WHAT YOU WILL DO
The exercise asks you to copy every line below in which "pink" appears.

Object state change records
BEGIN

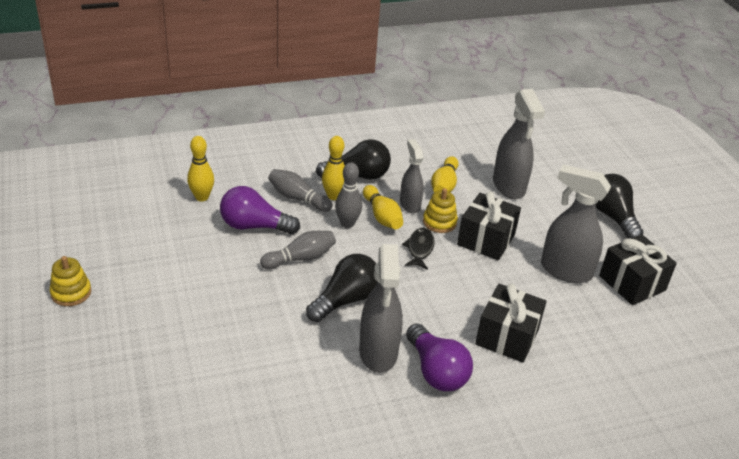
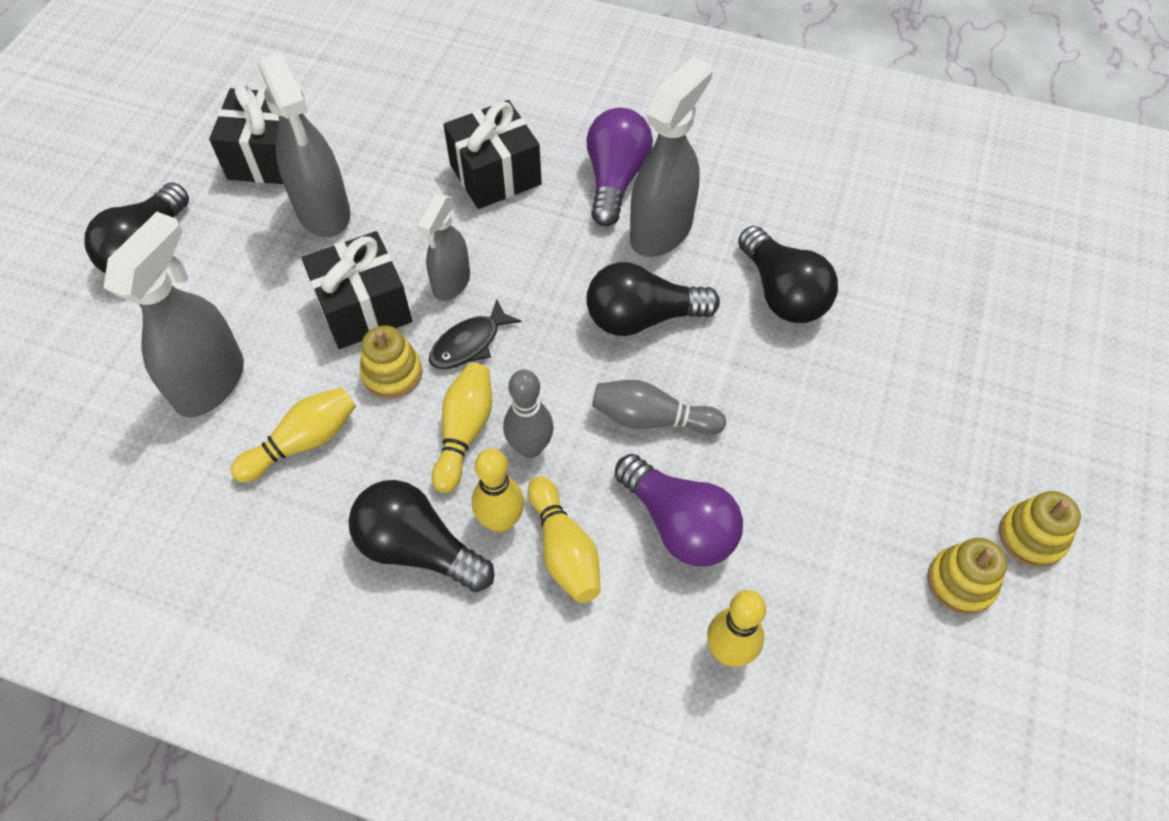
camera: 140 degrees left, 20 degrees up
(104, 260) = (961, 582): none -> yellow stacking toy
(276, 351) = (782, 293): none -> black light bulb
(298, 198) = (564, 550): grey bowling pin -> yellow bowling pin
(410, 204) = (399, 432): grey spray bottle -> grey spray bottle (451, 283)

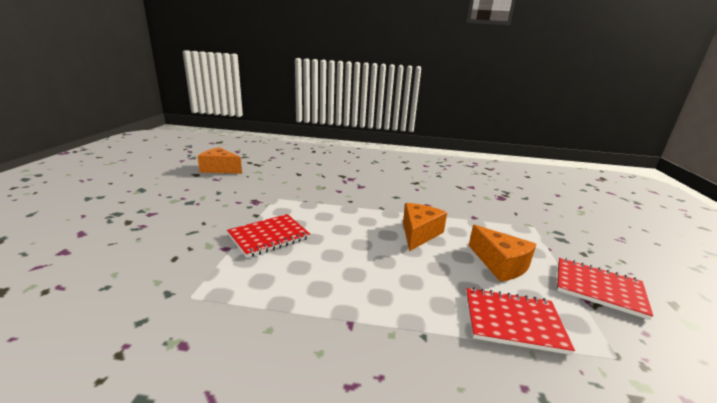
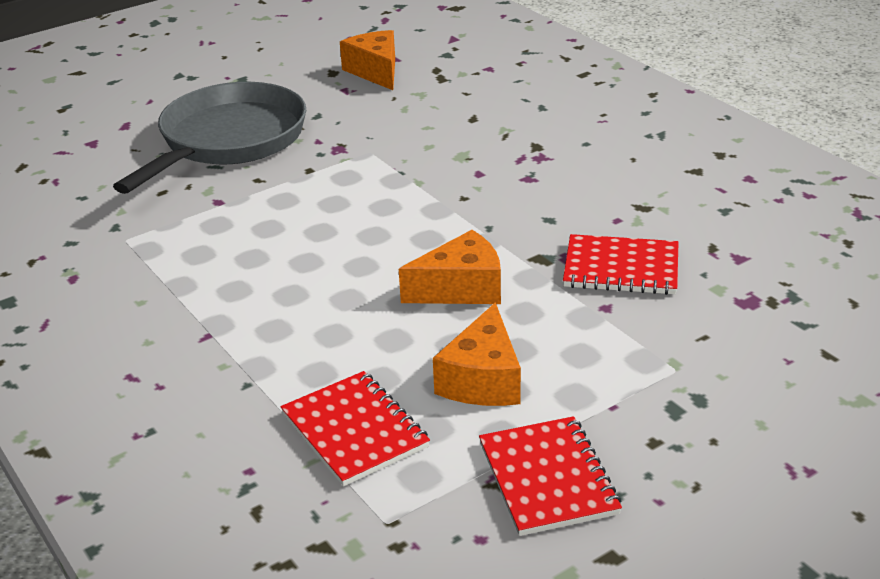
camera: 50 degrees right, 10 degrees up
(181, 217) = (228, 141): none -> grey pan
(269, 237) = (278, 207): red notebook -> red notebook (621, 268)

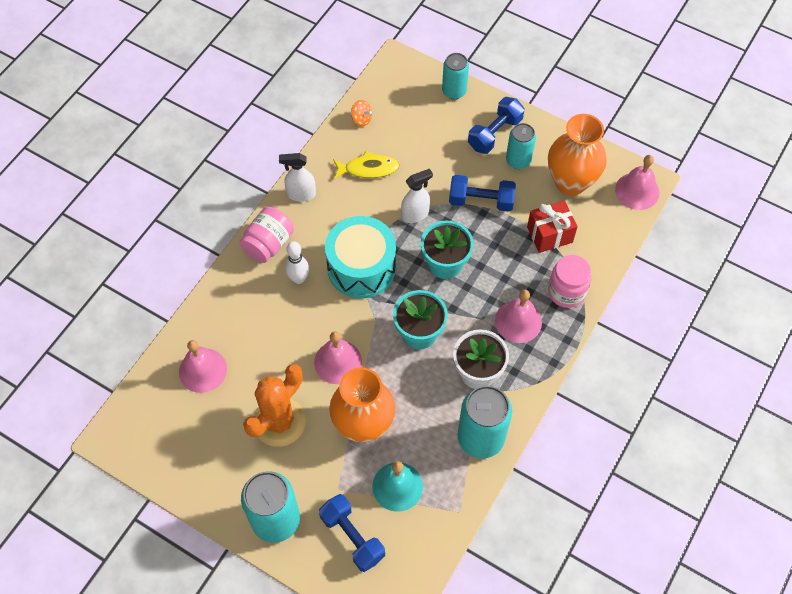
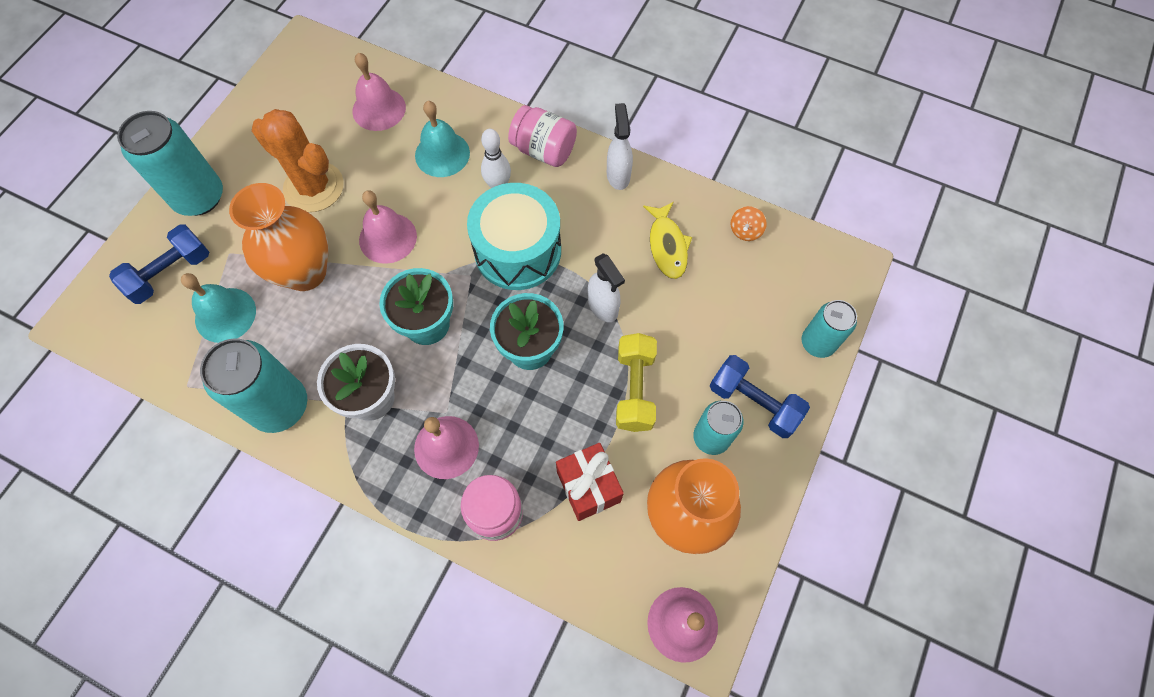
camera: 85 degrees right, 5 degrees up
(260, 319) = (442, 154): none -> turquoise bell
(481, 201) = (634, 389): blue dumbbell -> yellow dumbbell

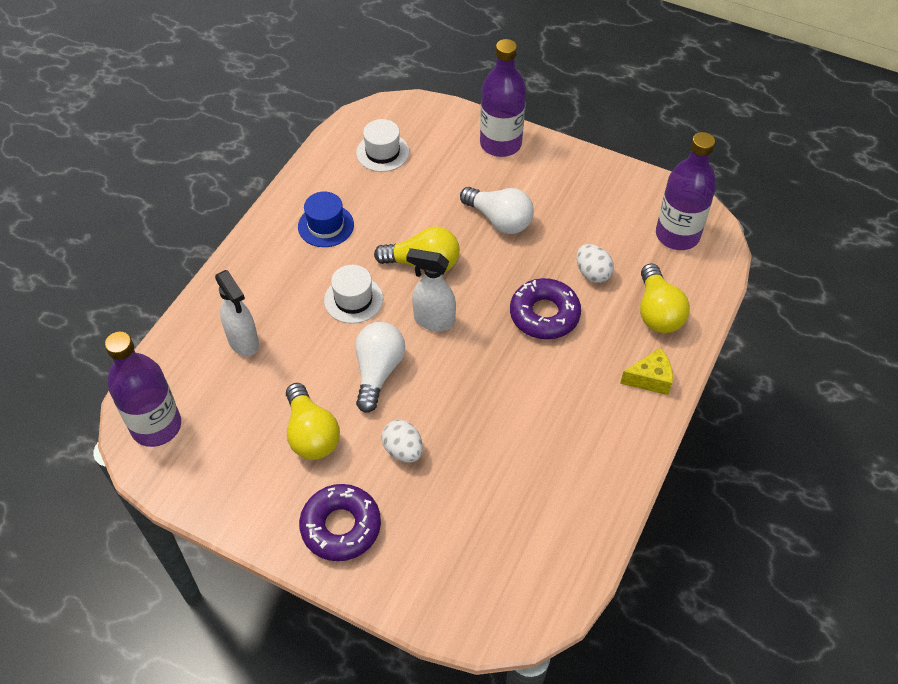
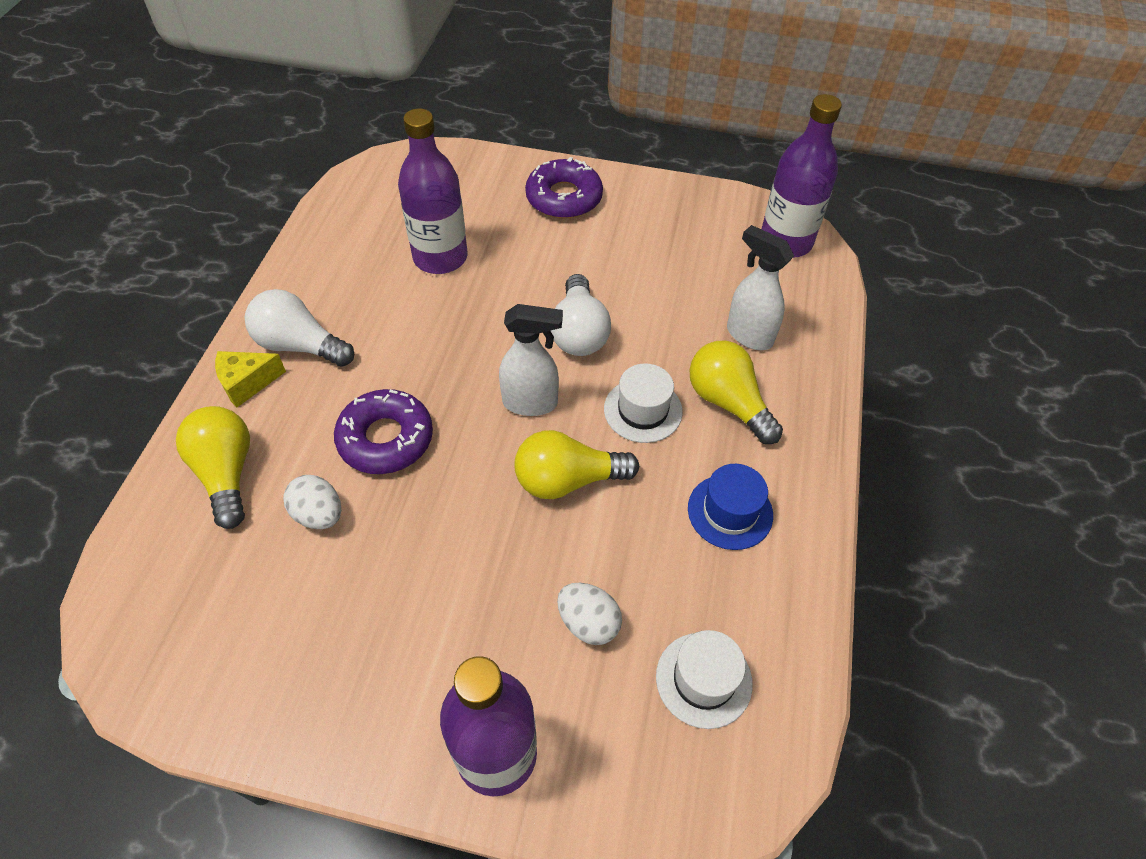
camera: 165 degrees right, 0 degrees up
(311, 434) = (626, 262): yellow light bulb -> yellow light bulb (728, 402)
(403, 450) = (525, 264): white egg -> white egg (588, 623)
(499, 220) = (470, 579): white light bulb -> white light bulb (299, 345)
(677, 235) = (177, 613): purple bottle -> purple bottle (440, 257)

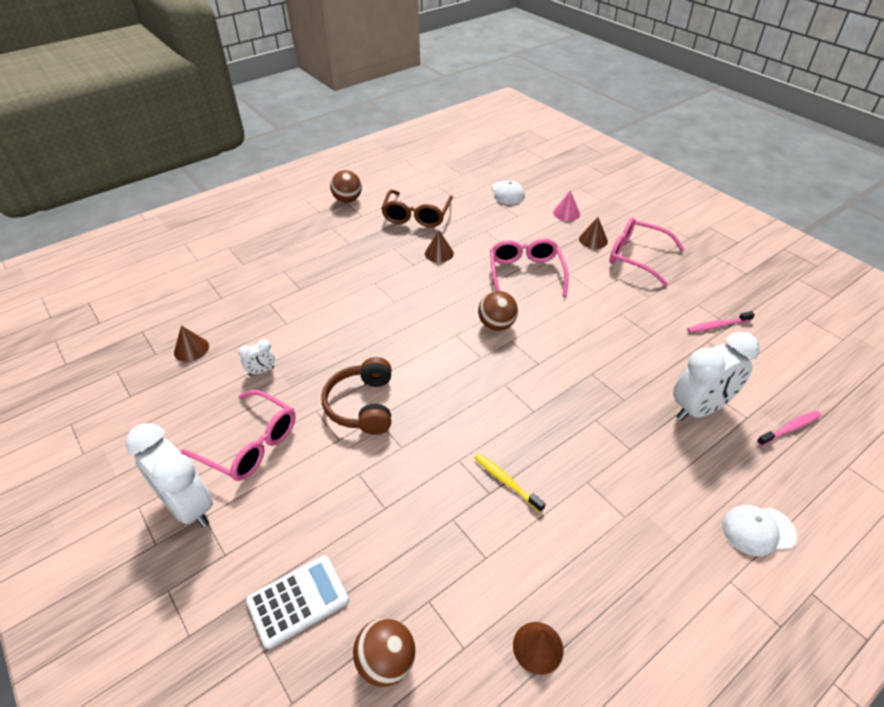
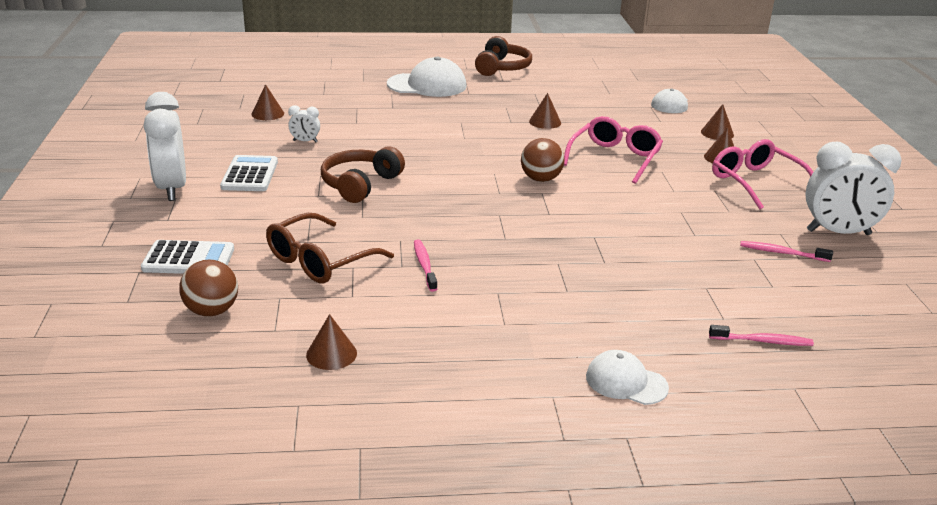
camera: 30 degrees right, 15 degrees down
(250, 444) = (250, 175): pink glasses -> white calculator
(305, 247) = (427, 85): none -> white cap
(347, 200) = (502, 68): brown ball -> brown headphones
(416, 216) = (555, 94): brown glasses -> brown glasses (320, 261)
(506, 482) = (424, 265): yellow toothbrush -> pink toothbrush
(566, 213) = (717, 133): pink cone -> brown cone
(699, 409) = (676, 294): white clock -> white clock (838, 233)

END

SOLUTION TO THIS EXERCISE
(250, 444) = (250, 175): pink glasses -> white calculator
(506, 482) = (424, 265): yellow toothbrush -> pink toothbrush
(566, 213) = (717, 133): pink cone -> brown cone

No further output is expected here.